[[ RECORDS PROVIDED, beginning ]]
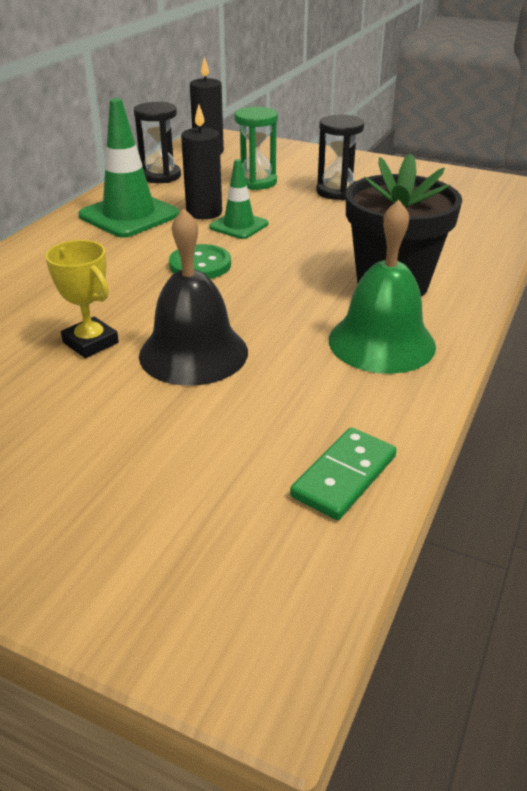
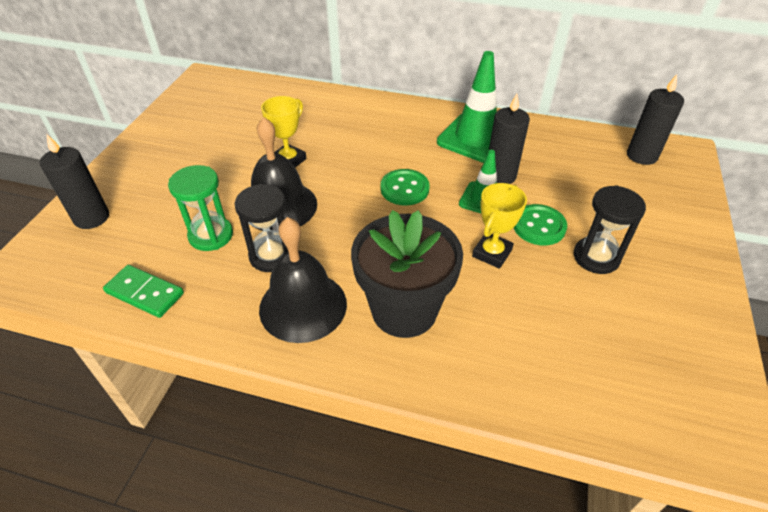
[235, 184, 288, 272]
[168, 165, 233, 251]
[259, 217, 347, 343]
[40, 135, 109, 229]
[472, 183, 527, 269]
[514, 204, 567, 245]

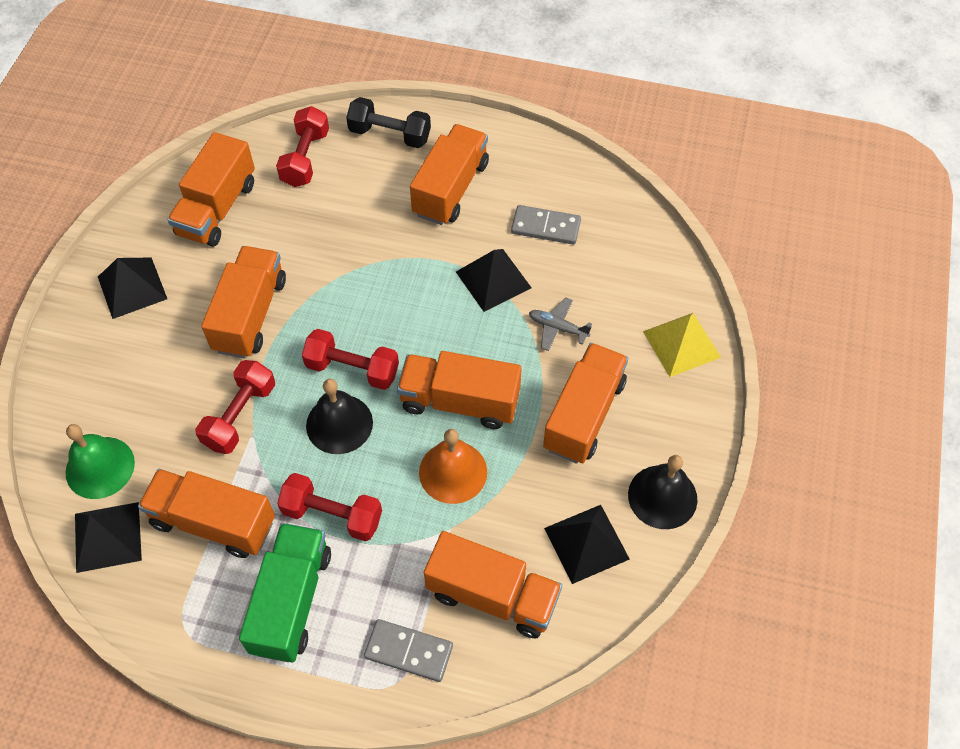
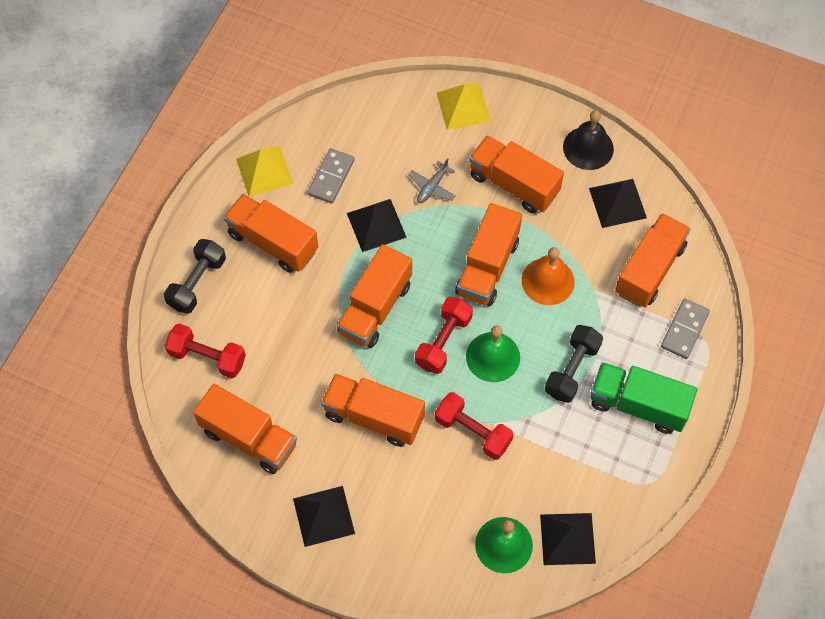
[466, 325, 520, 382]
[337, 244, 412, 348]
[545, 325, 603, 403]
[236, 146, 293, 197]

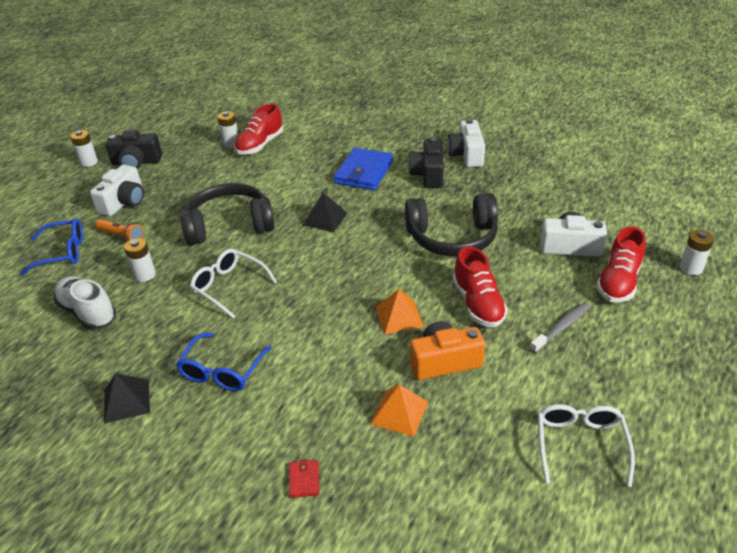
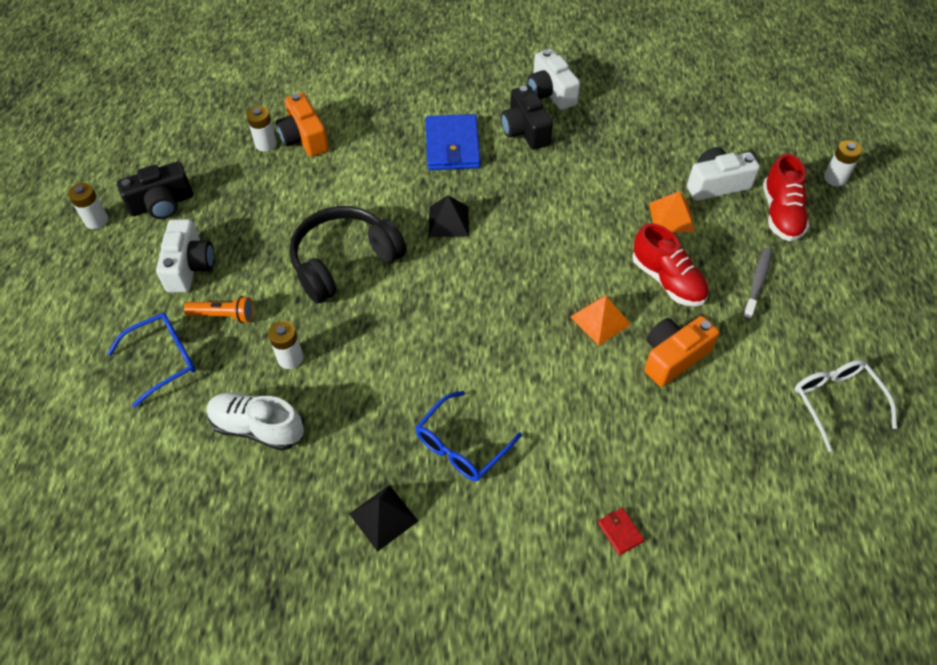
[276, 93, 329, 157]
[405, 193, 498, 256] (first image)
[190, 249, 277, 318] (first image)
[415, 391, 522, 481]
[649, 191, 695, 233]

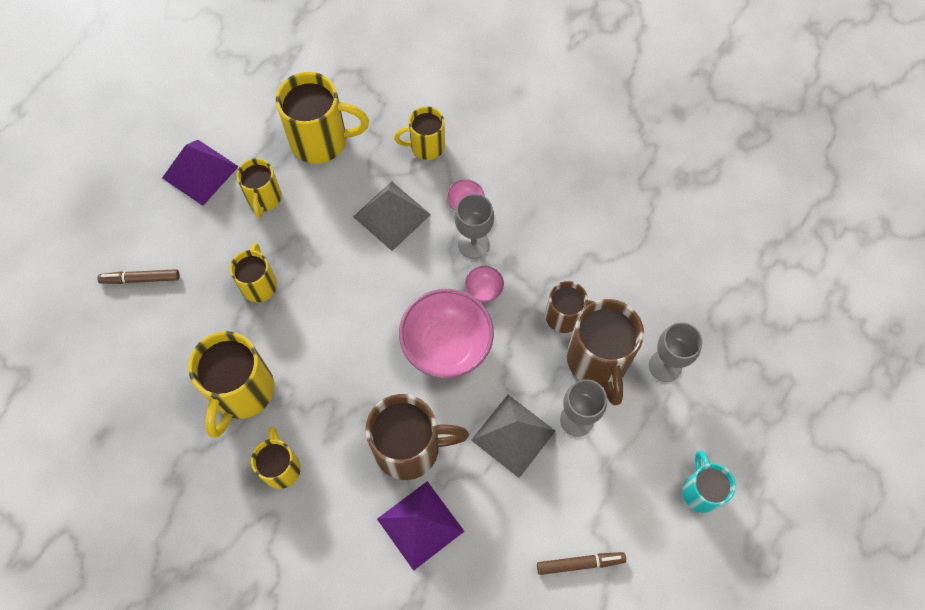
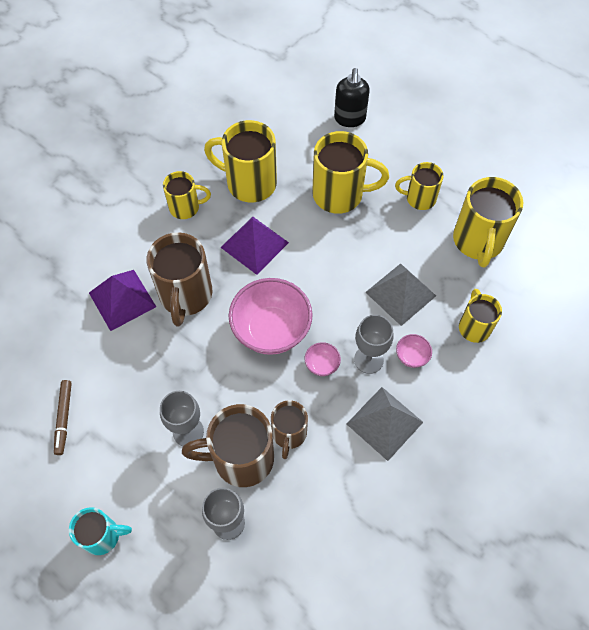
[220, 217, 289, 275]
[312, 131, 389, 214]
[334, 68, 370, 127]
[347, 387, 423, 461]

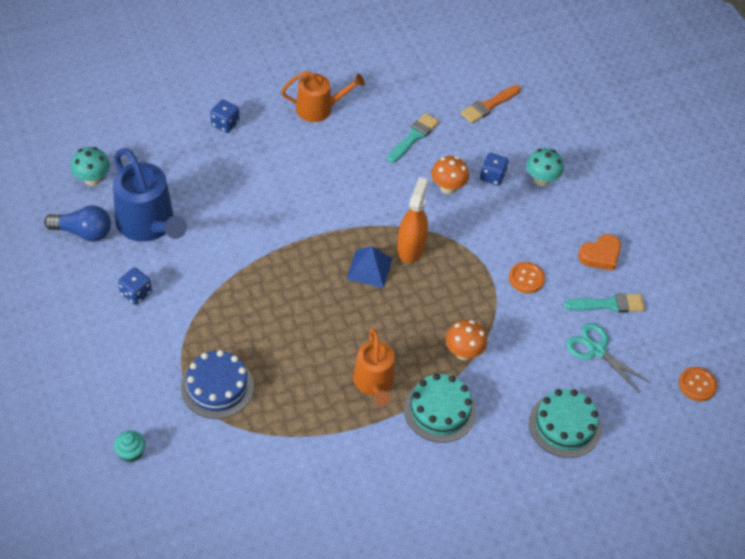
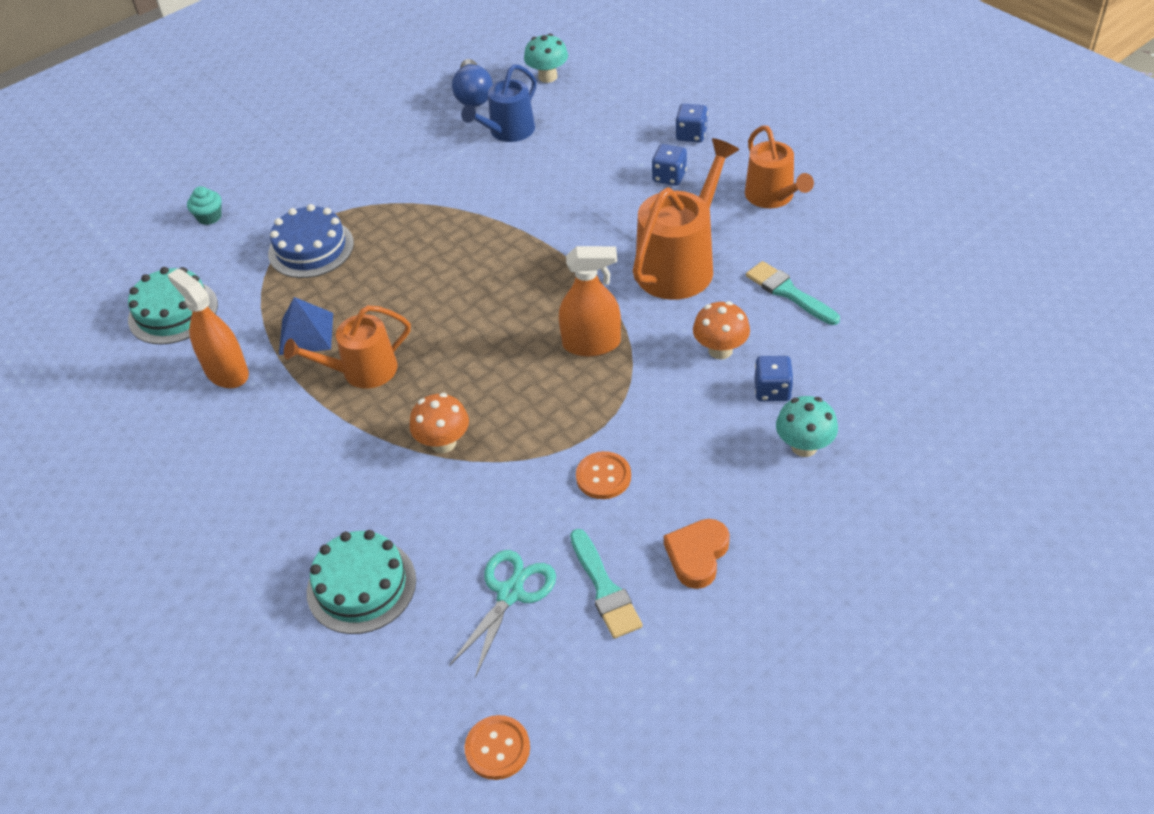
[461, 85, 521, 123] (first image)
[746, 261, 840, 325]
[461, 64, 537, 142]
[664, 519, 730, 589]
[279, 297, 333, 355]
[652, 144, 687, 186]
[128, 267, 218, 345]
[633, 138, 739, 300]
[168, 268, 249, 388]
[[ RECORDS PROVIDED, end ]]
WHAT YOU HAVE TO DO »
All of the records above should be returned exactly, though the pictures should not.

THE COMPLETED TASK »
[235, 184, 288, 272]
[168, 165, 233, 251]
[259, 217, 347, 343]
[40, 135, 109, 229]
[472, 183, 527, 269]
[514, 204, 567, 245]

[466, 325, 520, 382]
[337, 244, 412, 348]
[545, 325, 603, 403]
[236, 146, 293, 197]

[276, 93, 329, 157]
[405, 193, 498, 256] (first image)
[190, 249, 277, 318] (first image)
[415, 391, 522, 481]
[649, 191, 695, 233]

[220, 217, 289, 275]
[312, 131, 389, 214]
[334, 68, 370, 127]
[347, 387, 423, 461]

[461, 85, 521, 123] (first image)
[746, 261, 840, 325]
[461, 64, 537, 142]
[664, 519, 730, 589]
[279, 297, 333, 355]
[652, 144, 687, 186]
[128, 267, 218, 345]
[633, 138, 739, 300]
[168, 268, 249, 388]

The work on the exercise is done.